## TASK TO CARRY OUT
Please return each line of the entries below that contains the word "blue".

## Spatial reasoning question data
────────────────────────────────────────
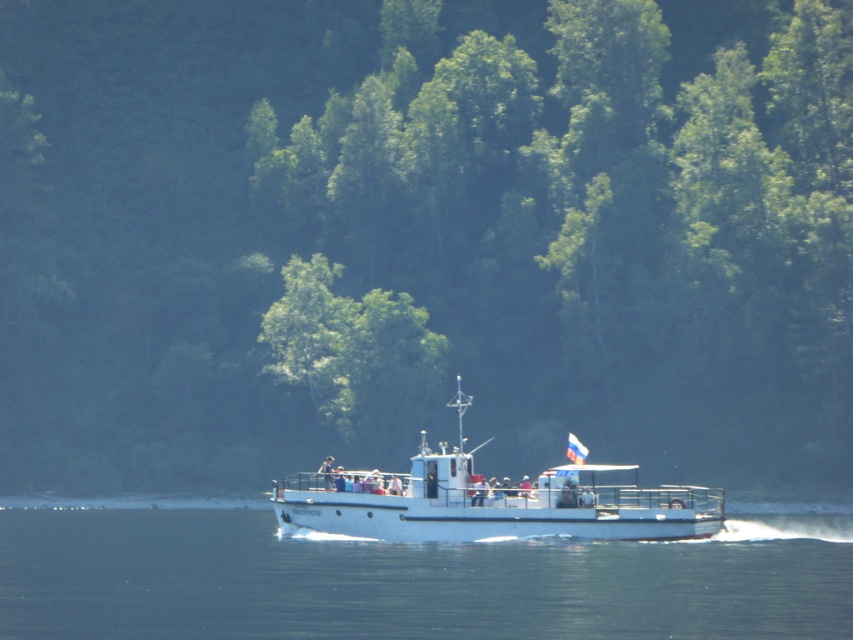
You are standing on the deck of the white passenger boat and want to take a photo of the point at coordinates point (282,561). Given that the camera you have can focus on objects up to 250 feet away, will the point be in focus?

The point (282,561) is 243.08 feet away from the camera. Since the camera can focus up to 250 feet, the point will be within the focus range and should be in focus.

You are on a boat trip and want to know the position of the clear blue water at center relative to the white matte boat at center. Which side of the boat is the water located on?

The clear blue water at center is to the left of the white matte boat at center.

You are a photographer trying to capture the white matte boat at center and the green leafy tree at center in the same frame. Based on their heights, which object would appear taller in your photo?

The green leafy tree at center appears taller than the white matte boat at center in the photo because the white matte boat at center has a lesser height compared to the green leafy tree at center.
────────────────────────────────────────
## RESULT FOR THIS EXERCISE
You are on a boat trip and want to know the position of the clear blue water at center relative to the white matte boat at center. Which side of the boat is the water located on?
The clear blue water at center is to the left of the white matte boat at center.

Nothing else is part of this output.